======== Extracted entries ========

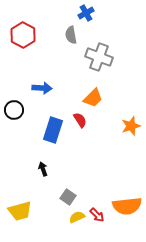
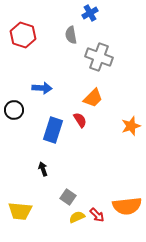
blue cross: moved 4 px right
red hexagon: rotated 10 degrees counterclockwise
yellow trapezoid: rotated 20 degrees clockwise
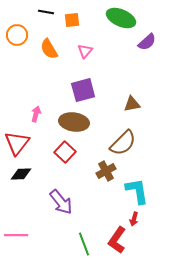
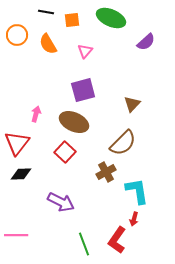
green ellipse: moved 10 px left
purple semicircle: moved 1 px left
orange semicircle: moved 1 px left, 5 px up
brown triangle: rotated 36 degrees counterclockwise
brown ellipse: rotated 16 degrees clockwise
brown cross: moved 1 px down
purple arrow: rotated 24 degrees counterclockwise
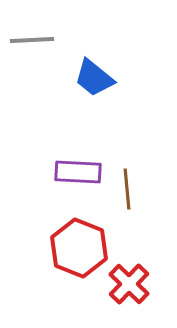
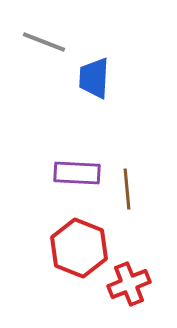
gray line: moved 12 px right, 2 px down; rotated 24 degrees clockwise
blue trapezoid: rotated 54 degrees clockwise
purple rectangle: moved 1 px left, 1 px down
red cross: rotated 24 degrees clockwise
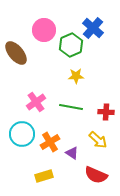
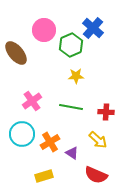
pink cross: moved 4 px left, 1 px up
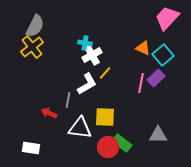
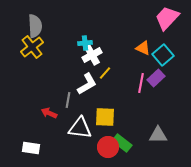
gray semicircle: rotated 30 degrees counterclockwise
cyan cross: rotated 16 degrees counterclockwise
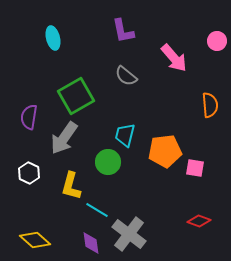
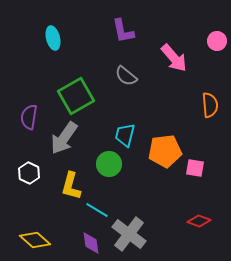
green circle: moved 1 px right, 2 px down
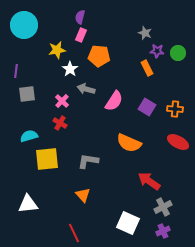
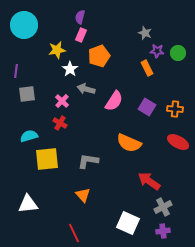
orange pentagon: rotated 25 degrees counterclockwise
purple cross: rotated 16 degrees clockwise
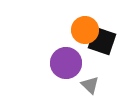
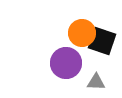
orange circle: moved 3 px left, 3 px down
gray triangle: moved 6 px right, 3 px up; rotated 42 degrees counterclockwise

========

Copy the lines above word for word, leaving out the pictures.

blue cross: moved 4 px right
red hexagon: rotated 10 degrees counterclockwise
yellow trapezoid: rotated 20 degrees clockwise
green ellipse: moved 10 px left
purple semicircle: moved 1 px left
orange semicircle: moved 1 px left, 5 px up
brown triangle: rotated 36 degrees counterclockwise
brown ellipse: rotated 16 degrees clockwise
brown cross: moved 1 px down
purple arrow: rotated 24 degrees counterclockwise
gray line: moved 12 px right, 2 px down; rotated 24 degrees clockwise
blue trapezoid: rotated 54 degrees clockwise
purple rectangle: moved 1 px left, 1 px down
red cross: rotated 24 degrees clockwise
pink cross: moved 4 px left, 1 px up
gray semicircle: rotated 30 degrees counterclockwise
cyan cross: rotated 16 degrees counterclockwise
green circle: moved 1 px right, 2 px down
orange pentagon: rotated 25 degrees counterclockwise
purple cross: rotated 16 degrees clockwise
orange circle: moved 3 px left, 3 px down
gray triangle: moved 6 px right, 3 px up; rotated 42 degrees counterclockwise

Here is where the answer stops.